_Task requirements_. Only the lines holding "niebieski" are wanted here; copy each from the listing.

_Data excerpts_.
..............................
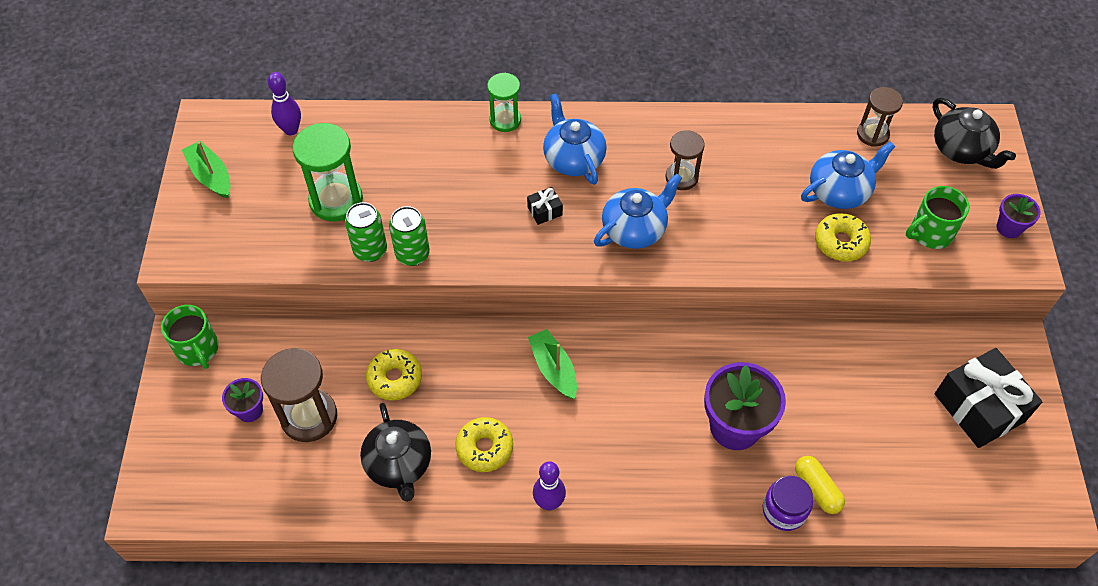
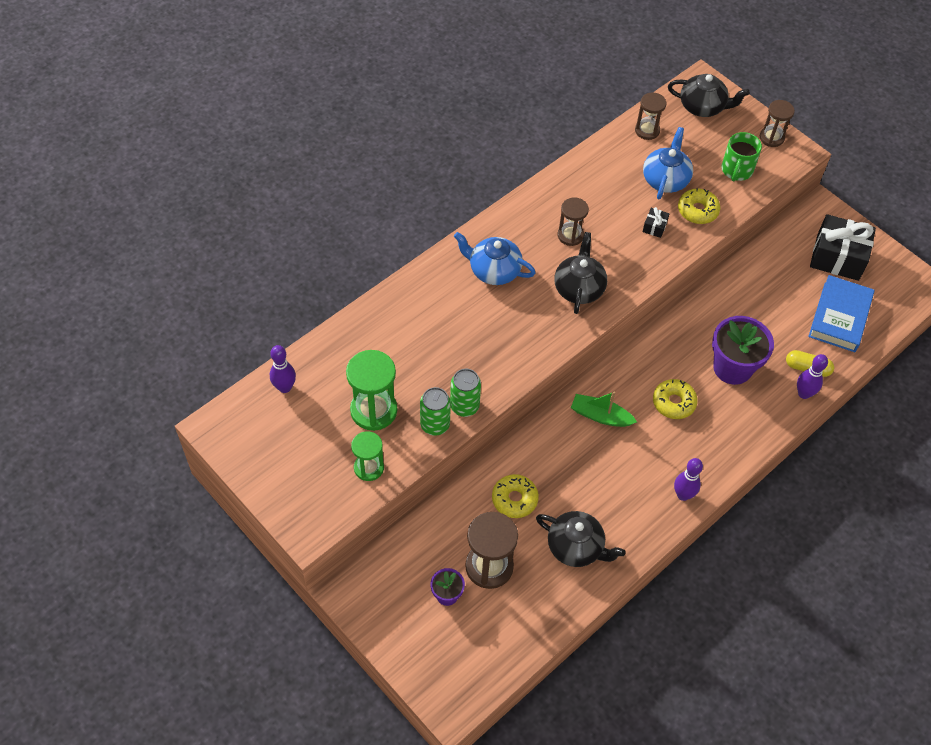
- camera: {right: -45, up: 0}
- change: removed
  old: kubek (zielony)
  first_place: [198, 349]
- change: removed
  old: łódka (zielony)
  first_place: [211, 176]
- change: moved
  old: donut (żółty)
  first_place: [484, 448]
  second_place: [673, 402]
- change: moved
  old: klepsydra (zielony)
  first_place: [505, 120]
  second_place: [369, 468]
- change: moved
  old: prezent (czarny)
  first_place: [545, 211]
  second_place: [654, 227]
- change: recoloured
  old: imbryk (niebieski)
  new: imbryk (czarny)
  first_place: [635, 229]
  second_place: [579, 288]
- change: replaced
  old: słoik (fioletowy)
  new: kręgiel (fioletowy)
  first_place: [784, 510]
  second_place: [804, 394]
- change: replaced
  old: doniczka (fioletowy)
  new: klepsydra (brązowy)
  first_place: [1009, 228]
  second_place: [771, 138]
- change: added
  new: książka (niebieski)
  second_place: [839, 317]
..............................
_Solution for this exercise_.
  old: imbryk (niebieski)
  new: książka (niebieski)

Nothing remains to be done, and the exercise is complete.